## Exercise:
Find the line that contains "AUDIO pin BUSY: TX -> D7". Output it and every line after it to the end of the records, exactly as they appear.

Content starts

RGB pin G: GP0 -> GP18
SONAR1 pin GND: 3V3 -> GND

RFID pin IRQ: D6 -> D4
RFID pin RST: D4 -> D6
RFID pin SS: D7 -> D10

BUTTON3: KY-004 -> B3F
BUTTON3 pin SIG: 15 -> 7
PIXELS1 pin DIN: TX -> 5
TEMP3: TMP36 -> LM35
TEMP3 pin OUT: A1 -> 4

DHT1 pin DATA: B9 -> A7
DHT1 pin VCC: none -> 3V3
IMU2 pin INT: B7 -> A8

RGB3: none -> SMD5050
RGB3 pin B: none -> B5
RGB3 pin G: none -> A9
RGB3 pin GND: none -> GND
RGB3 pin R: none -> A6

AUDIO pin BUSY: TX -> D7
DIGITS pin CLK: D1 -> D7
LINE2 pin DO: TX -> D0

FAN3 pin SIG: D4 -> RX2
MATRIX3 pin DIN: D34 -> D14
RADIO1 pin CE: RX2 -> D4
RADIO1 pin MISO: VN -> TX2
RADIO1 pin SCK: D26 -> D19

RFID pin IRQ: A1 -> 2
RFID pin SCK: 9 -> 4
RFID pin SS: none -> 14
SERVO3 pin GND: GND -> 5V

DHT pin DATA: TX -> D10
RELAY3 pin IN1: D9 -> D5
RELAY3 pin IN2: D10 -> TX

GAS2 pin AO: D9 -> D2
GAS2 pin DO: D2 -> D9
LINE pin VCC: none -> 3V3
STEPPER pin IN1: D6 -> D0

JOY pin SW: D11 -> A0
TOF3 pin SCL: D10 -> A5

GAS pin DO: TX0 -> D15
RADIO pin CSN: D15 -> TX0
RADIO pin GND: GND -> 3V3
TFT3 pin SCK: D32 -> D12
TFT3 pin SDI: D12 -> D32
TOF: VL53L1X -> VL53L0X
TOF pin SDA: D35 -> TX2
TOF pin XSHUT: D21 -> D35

Content ends

## Response area:
AUDIO pin BUSY: TX -> D7
DIGITS pin CLK: D1 -> D7
LINE2 pin DO: TX -> D0

FAN3 pin SIG: D4 -> RX2
MATRIX3 pin DIN: D34 -> D14
RADIO1 pin CE: RX2 -> D4
RADIO1 pin MISO: VN -> TX2
RADIO1 pin SCK: D26 -> D19

RFID pin IRQ: A1 -> 2
RFID pin SCK: 9 -> 4
RFID pin SS: none -> 14
SERVO3 pin GND: GND -> 5V

DHT pin DATA: TX -> D10
RELAY3 pin IN1: D9 -> D5
RELAY3 pin IN2: D10 -> TX

GAS2 pin AO: D9 -> D2
GAS2 pin DO: D2 -> D9
LINE pin VCC: none -> 3V3
STEPPER pin IN1: D6 -> D0

JOY pin SW: D11 -> A0
TOF3 pin SCL: D10 -> A5

GAS pin DO: TX0 -> D15
RADIO pin CSN: D15 -> TX0
RADIO pin GND: GND -> 3V3
TFT3 pin SCK: D32 -> D12
TFT3 pin SDI: D12 -> D32
TOF: VL53L1X -> VL53L0X
TOF pin SDA: D35 -> TX2
TOF pin XSHUT: D21 -> D35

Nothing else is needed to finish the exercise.